>>>>

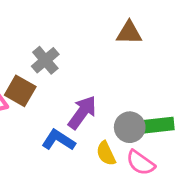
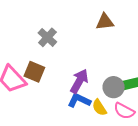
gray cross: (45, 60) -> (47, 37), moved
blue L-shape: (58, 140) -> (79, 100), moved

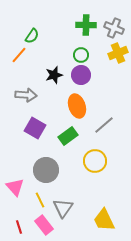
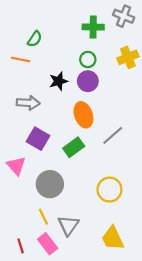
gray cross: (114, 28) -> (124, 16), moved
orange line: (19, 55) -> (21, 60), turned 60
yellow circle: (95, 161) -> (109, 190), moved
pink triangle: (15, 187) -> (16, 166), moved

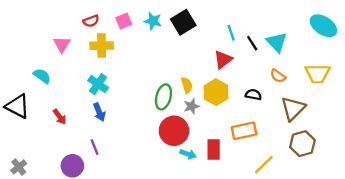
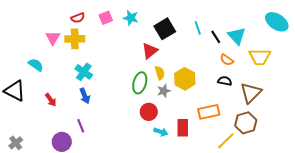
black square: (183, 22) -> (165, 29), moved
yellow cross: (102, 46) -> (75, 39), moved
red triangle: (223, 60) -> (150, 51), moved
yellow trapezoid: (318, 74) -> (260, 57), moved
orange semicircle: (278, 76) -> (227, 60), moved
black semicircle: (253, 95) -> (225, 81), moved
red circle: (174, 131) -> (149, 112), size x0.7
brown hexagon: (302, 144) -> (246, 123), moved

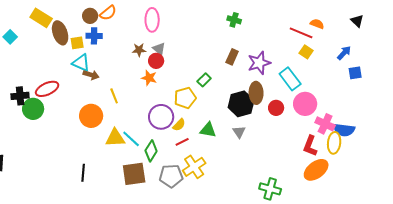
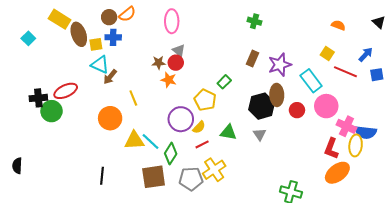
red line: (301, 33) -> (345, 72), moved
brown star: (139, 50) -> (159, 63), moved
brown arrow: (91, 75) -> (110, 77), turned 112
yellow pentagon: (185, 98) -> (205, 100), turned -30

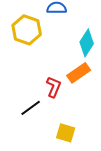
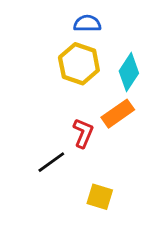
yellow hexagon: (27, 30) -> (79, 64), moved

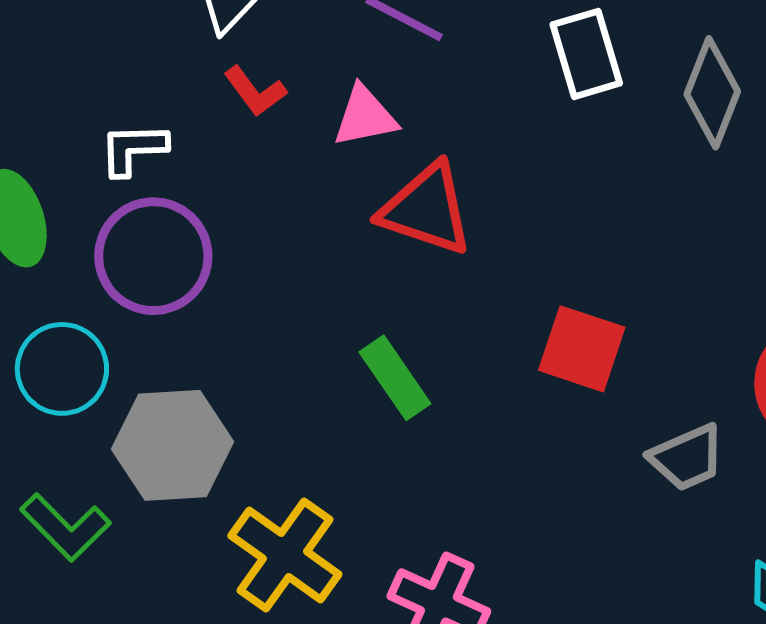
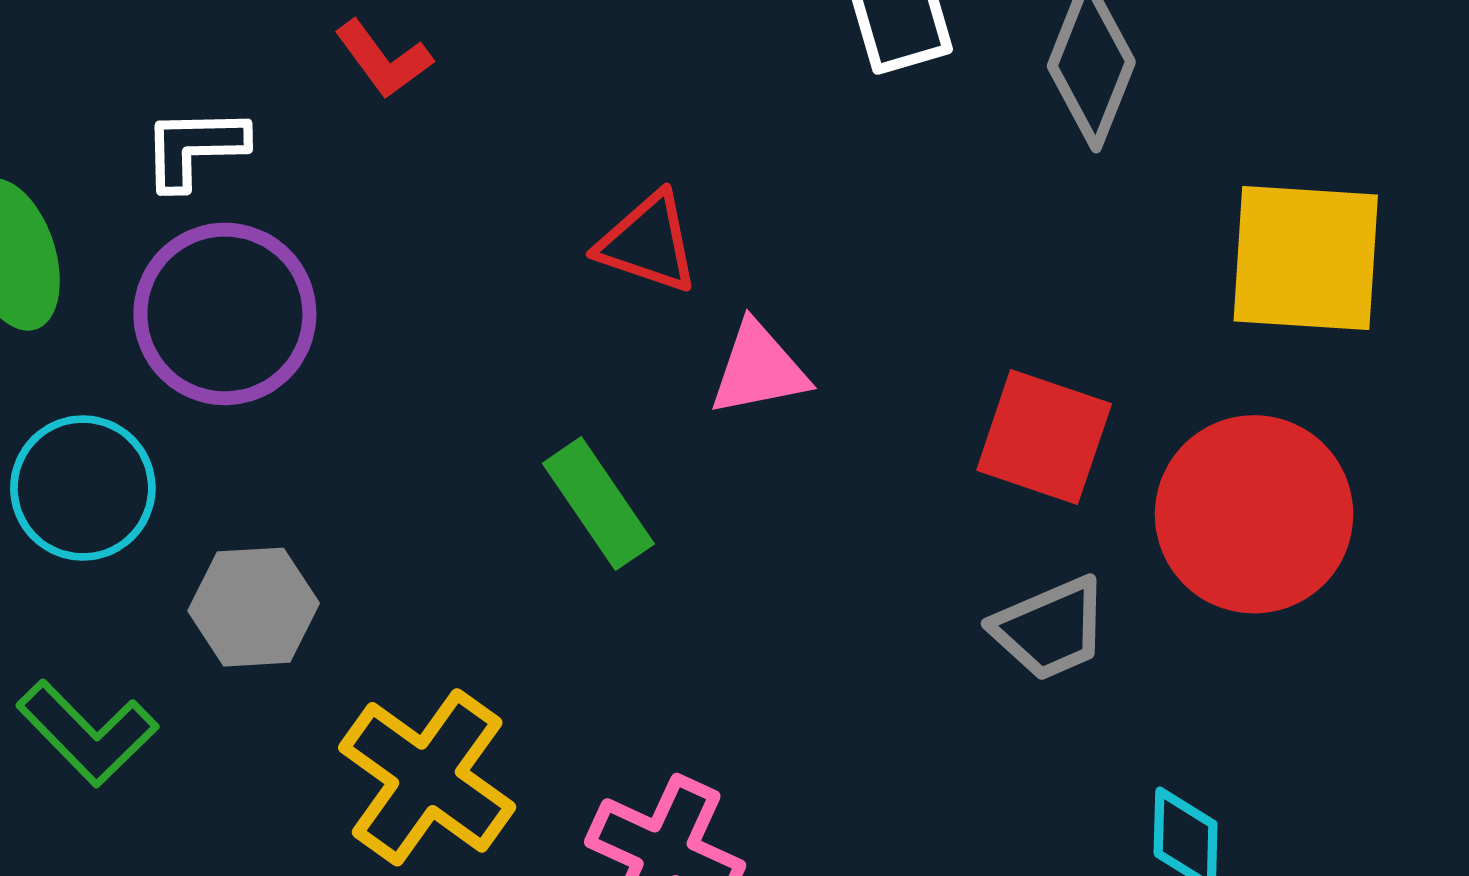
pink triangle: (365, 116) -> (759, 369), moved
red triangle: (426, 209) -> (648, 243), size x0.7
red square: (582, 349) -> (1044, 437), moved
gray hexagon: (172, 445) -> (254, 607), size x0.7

<<<<
>>>>

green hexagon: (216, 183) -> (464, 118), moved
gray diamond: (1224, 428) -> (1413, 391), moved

<<<<
>>>>

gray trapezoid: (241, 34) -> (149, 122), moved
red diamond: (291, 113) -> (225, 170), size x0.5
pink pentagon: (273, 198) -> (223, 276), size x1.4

<<<<

What you will do ▸ Go through the listing above and list every line that has the word "brown".

Written solution ▸
brown hexagon: (302, 144) -> (246, 123), moved
brown star: (139, 50) -> (159, 63), moved
brown arrow: (91, 75) -> (110, 77), turned 112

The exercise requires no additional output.